- **What the exercise asks**
Reproduce exactly the lines from the one containing "(407, 194) = (772, 502): pink" through the last line of the data, both ends included.

- **Information supplied**
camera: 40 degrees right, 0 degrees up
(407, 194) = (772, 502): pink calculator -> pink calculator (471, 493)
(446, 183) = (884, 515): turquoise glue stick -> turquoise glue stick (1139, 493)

- **Task answer**
(407, 194) = (772, 502): pink calculator -> pink calculator (471, 493)
(446, 183) = (884, 515): turquoise glue stick -> turquoise glue stick (1139, 493)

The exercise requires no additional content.